=== TO DO ===
Rewrite the records from the line with "exported (1351, 1409)" to the line with "cone (343, 421)", both included, as a two-column CSV with the headers request and answer and one row per request. Put each field in double quotes and turn any line breaks inside a field into spaces.

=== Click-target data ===
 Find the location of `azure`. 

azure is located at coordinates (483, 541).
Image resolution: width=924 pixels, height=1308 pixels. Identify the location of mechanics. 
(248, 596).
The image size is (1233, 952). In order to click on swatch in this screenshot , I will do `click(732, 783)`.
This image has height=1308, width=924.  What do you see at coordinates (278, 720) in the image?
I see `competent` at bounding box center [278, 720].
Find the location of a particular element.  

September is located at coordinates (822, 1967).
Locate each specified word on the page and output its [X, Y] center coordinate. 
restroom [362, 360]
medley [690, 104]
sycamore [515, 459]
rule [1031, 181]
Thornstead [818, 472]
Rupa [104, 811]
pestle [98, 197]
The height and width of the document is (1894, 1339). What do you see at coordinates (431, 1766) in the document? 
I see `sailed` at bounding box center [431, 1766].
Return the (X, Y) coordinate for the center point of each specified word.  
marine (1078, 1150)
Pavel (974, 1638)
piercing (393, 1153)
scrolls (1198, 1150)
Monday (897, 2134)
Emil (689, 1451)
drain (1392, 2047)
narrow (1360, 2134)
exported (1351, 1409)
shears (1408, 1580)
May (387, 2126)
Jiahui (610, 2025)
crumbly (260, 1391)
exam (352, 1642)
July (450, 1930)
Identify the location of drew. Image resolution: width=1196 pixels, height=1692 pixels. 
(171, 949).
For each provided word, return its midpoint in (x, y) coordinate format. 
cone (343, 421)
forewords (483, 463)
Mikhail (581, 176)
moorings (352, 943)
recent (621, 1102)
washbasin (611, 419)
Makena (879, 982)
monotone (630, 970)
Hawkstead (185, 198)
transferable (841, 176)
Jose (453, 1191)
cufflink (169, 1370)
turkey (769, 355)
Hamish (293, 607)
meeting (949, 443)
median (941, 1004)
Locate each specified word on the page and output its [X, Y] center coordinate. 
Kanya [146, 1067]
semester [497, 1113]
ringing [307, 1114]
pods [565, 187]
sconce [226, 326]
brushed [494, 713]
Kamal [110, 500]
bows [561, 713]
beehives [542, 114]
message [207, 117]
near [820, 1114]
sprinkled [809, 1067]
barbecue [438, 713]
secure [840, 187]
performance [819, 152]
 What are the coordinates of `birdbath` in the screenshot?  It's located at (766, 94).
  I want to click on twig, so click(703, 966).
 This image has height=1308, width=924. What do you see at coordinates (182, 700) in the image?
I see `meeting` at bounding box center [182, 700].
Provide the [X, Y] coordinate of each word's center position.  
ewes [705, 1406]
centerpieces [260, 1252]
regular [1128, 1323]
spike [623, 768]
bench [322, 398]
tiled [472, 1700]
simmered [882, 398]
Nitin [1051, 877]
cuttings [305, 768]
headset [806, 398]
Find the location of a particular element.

=== EXERCISE RESULT ===
request,answer
"exported","(1351, 1409)"
"shears","(1408, 1580)"
"May","(387, 2126)"
"Jiahui","(610, 2025)"
"crumbly","(260, 1391)"
"exam","(352, 1642)"
"July","(450, 1930)"
"Identify the location of drew. Image resolution: width=1196 pixels, height=1692 pixels.","(171, 949)."
"For each provided word, return its midpoint in (x, y) coordinate format. cone","(343, 421)"